→ **Provided data**

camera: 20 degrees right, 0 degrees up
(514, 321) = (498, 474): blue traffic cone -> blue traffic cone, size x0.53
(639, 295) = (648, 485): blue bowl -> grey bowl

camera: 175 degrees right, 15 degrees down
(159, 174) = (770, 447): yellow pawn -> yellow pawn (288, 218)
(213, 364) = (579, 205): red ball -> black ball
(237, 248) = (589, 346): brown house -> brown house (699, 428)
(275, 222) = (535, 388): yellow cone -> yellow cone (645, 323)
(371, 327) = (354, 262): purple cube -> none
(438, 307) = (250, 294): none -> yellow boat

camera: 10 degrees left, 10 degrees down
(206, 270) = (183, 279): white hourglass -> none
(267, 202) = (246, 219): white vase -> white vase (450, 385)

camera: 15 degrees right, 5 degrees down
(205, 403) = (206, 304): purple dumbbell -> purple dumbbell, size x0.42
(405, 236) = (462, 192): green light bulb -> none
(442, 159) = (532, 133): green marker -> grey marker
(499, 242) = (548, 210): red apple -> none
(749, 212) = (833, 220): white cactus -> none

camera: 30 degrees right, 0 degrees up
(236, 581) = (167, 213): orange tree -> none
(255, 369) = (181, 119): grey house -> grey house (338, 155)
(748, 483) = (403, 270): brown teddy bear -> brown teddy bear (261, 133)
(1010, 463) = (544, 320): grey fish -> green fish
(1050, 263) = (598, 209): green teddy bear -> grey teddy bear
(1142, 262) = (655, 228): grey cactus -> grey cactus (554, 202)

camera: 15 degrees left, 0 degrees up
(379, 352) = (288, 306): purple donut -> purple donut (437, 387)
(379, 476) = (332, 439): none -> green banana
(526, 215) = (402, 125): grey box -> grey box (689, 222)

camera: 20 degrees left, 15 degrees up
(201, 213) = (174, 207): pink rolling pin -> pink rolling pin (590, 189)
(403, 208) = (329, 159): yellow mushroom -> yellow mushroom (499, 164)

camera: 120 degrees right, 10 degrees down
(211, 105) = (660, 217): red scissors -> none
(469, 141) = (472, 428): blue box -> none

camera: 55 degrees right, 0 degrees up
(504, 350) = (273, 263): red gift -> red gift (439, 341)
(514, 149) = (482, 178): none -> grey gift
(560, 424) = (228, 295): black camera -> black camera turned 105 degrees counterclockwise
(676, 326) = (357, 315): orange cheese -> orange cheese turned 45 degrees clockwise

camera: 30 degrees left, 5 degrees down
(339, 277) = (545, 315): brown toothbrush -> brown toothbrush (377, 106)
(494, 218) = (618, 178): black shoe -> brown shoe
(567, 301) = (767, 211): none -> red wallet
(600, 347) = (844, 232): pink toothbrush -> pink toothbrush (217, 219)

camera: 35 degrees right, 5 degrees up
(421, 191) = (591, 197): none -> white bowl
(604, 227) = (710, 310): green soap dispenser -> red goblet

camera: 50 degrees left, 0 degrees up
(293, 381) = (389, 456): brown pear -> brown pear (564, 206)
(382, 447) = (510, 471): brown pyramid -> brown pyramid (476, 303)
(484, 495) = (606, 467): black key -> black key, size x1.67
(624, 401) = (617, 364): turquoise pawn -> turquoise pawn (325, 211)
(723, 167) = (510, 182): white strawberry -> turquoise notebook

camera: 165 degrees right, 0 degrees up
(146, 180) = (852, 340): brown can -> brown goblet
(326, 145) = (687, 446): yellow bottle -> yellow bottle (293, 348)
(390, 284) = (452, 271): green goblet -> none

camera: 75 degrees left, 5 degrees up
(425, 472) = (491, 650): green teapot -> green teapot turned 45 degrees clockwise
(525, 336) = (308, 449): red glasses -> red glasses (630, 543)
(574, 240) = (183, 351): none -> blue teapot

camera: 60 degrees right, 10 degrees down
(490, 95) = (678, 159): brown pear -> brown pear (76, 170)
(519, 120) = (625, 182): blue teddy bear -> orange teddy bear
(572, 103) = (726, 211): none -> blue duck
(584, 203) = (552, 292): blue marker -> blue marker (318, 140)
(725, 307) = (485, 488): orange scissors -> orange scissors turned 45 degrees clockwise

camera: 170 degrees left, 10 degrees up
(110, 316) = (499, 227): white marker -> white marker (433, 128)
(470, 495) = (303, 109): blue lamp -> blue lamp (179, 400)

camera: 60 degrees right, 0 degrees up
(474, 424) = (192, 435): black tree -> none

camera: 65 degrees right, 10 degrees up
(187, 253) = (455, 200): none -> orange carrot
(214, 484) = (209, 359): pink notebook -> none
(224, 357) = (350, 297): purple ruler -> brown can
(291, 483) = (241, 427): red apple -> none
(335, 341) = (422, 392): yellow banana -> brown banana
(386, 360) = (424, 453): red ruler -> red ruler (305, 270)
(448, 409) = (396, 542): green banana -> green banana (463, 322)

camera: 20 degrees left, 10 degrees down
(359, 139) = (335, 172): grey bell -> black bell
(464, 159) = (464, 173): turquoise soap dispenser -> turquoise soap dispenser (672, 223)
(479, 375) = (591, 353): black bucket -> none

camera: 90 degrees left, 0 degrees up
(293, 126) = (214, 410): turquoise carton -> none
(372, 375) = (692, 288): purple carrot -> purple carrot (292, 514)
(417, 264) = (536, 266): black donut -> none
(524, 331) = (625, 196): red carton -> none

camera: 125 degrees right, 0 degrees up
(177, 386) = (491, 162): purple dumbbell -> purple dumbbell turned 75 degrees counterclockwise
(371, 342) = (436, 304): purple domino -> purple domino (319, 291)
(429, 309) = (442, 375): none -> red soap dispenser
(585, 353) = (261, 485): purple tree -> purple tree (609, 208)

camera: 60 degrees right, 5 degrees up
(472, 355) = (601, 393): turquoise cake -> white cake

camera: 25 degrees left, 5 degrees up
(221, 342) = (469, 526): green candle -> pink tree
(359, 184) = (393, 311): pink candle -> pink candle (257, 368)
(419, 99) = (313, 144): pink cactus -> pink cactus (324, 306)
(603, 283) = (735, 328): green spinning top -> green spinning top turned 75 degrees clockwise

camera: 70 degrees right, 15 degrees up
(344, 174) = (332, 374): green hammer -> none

→ **What the exercise asks**
In the material above, find the line containing "(255, 369) = (181, 119): grey" and the line containing "(379, 476) = (332, 439): none -> green banana", then write out exactly those two lines and every line between them, and nothing more.

→ **Task output**
(255, 369) = (181, 119): grey house -> grey house (338, 155)
(748, 483) = (403, 270): brown teddy bear -> brown teddy bear (261, 133)
(1010, 463) = (544, 320): grey fish -> green fish
(1050, 263) = (598, 209): green teddy bear -> grey teddy bear
(1142, 262) = (655, 228): grey cactus -> grey cactus (554, 202)

camera: 15 degrees left, 0 degrees up
(379, 352) = (288, 306): purple donut -> purple donut (437, 387)
(379, 476) = (332, 439): none -> green banana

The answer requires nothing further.